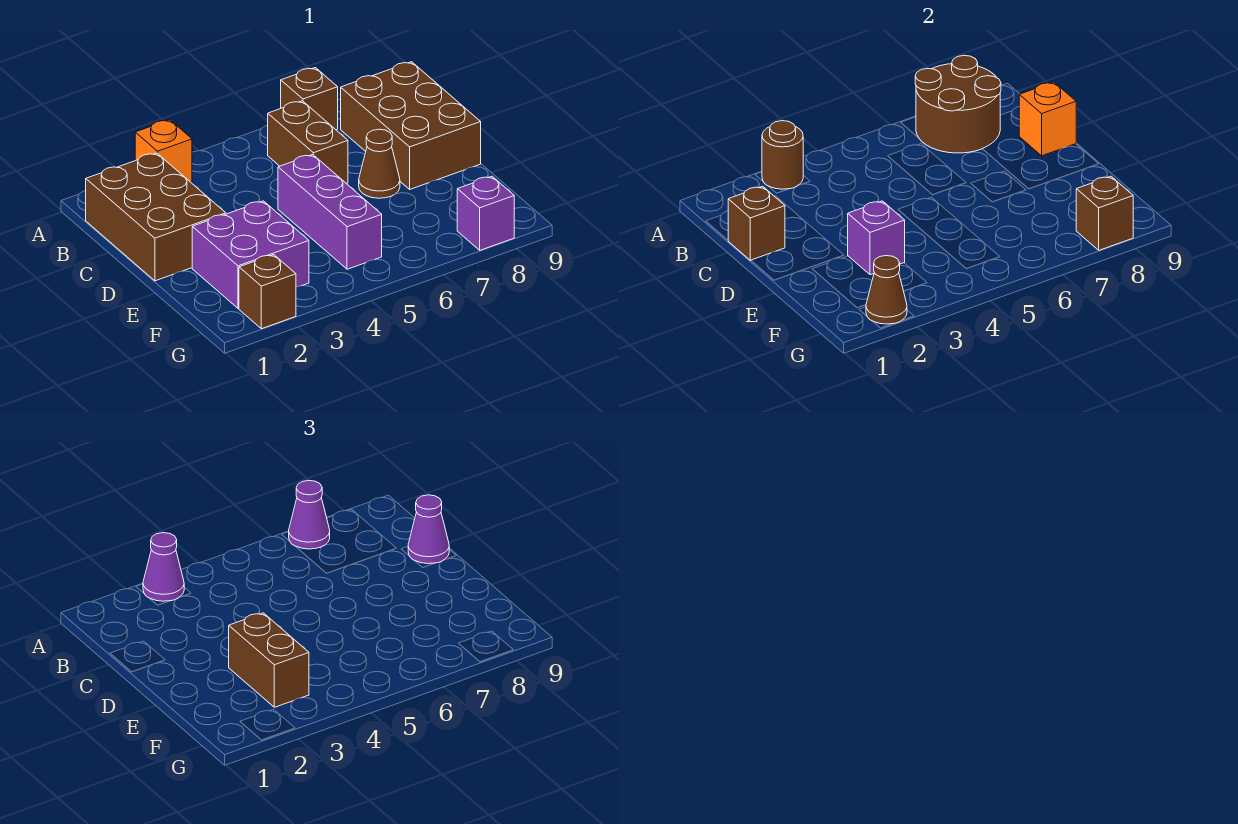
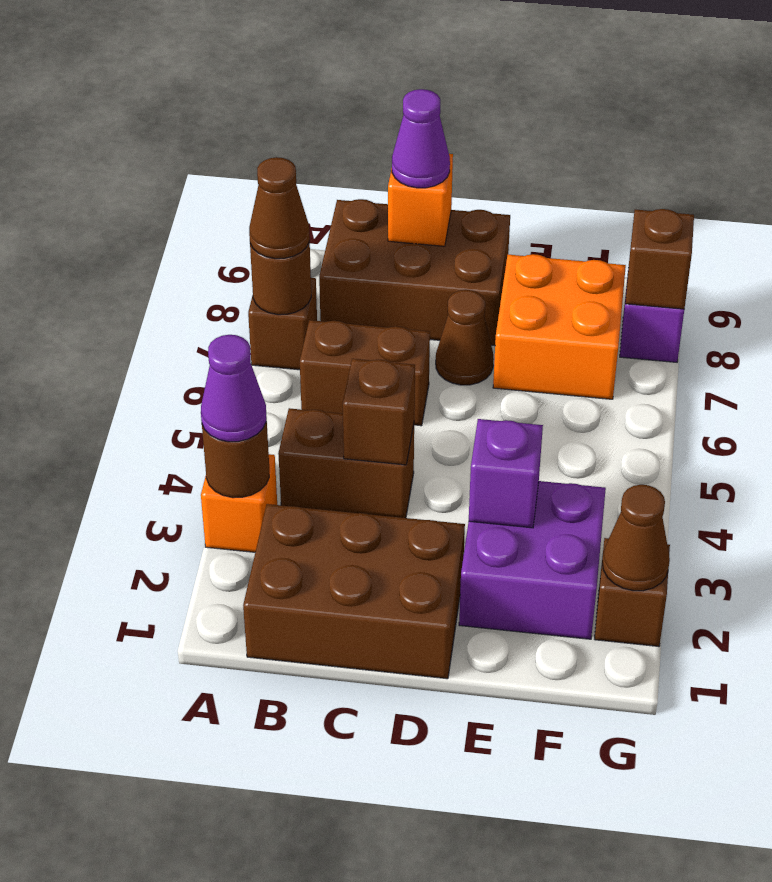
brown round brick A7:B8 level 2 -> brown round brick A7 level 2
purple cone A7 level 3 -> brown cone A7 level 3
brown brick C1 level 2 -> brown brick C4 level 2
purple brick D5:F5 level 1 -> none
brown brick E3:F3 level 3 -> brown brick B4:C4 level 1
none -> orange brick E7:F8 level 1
...
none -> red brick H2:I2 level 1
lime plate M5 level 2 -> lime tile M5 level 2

## Directions
In the data above, which lines lie between the line with "brown round brick A7:B8" and the line with "none -> orange brick E7:F8 level 1", inclusive? Print those lines exactly and nothing else.

## Solved exercise
brown round brick A7:B8 level 2 -> brown round brick A7 level 2
purple cone A7 level 3 -> brown cone A7 level 3
brown brick C1 level 2 -> brown brick C4 level 2
purple brick D5:F5 level 1 -> none
brown brick E3:F3 level 3 -> brown brick B4:C4 level 1
none -> orange brick E7:F8 level 1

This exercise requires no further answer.